++++ DATA PROVIDED

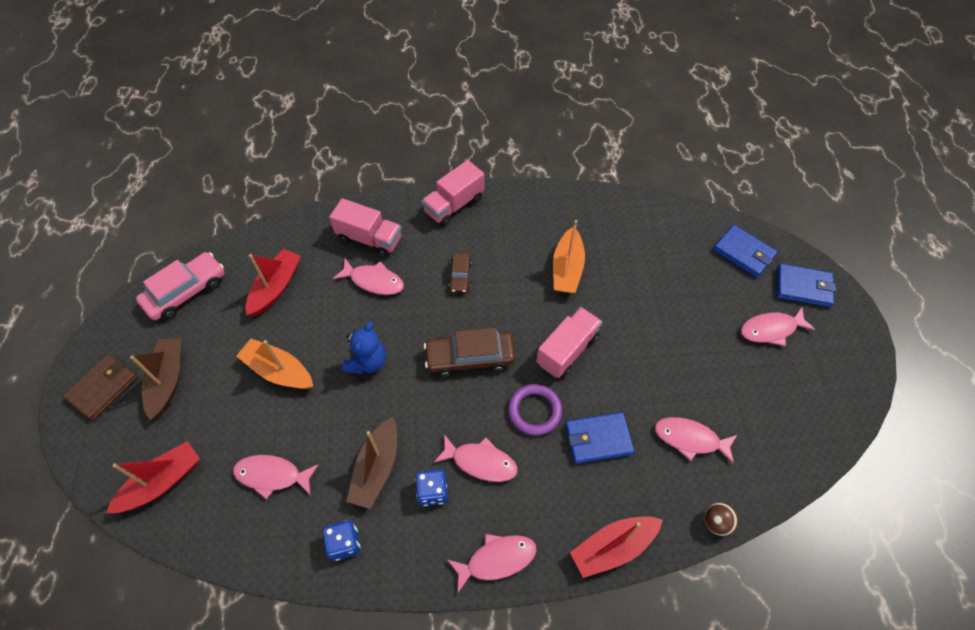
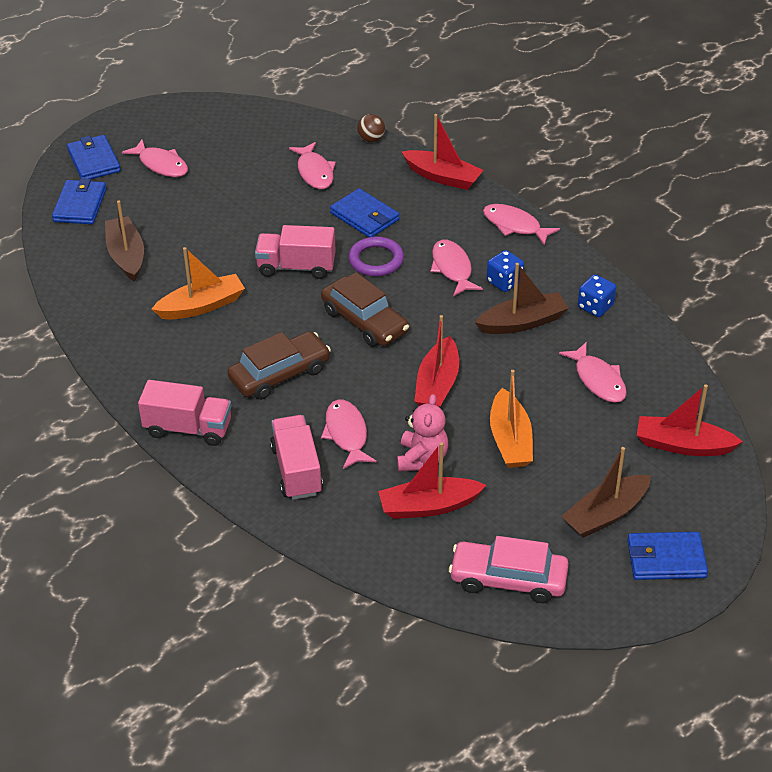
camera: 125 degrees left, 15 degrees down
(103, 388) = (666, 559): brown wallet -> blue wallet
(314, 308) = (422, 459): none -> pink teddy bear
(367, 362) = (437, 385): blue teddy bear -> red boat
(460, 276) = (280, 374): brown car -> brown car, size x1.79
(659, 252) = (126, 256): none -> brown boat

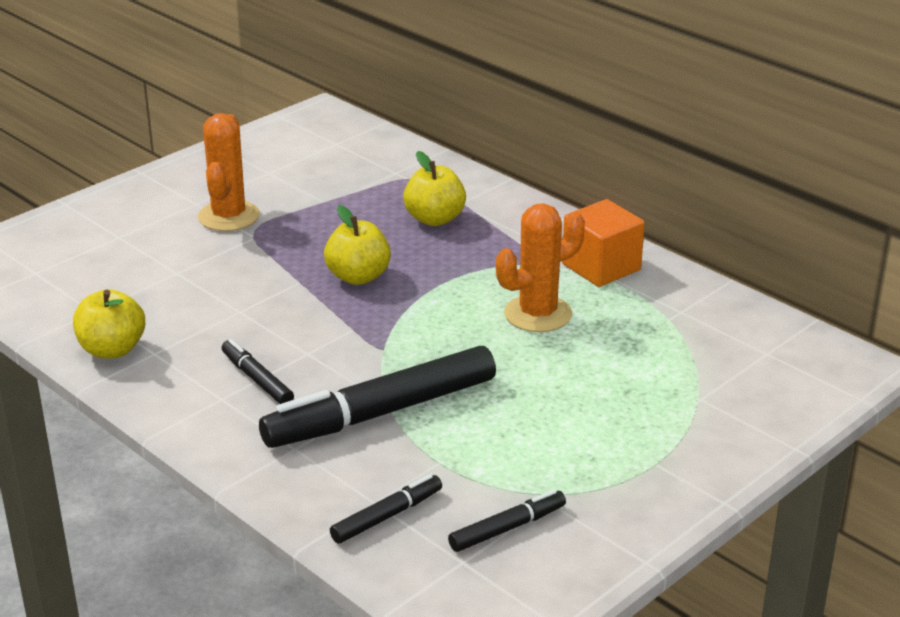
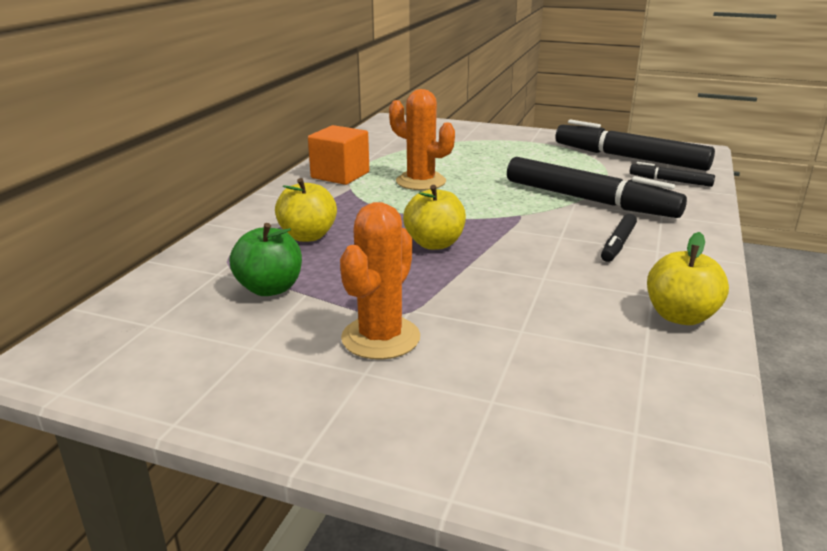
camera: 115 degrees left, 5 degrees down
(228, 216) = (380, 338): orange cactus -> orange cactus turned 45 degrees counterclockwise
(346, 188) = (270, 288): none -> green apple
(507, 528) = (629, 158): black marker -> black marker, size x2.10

++++++++

For the word "bear", find all matching lines in the entries above and copy them out.

(314, 308) = (422, 459): none -> pink teddy bear
(367, 362) = (437, 385): blue teddy bear -> red boat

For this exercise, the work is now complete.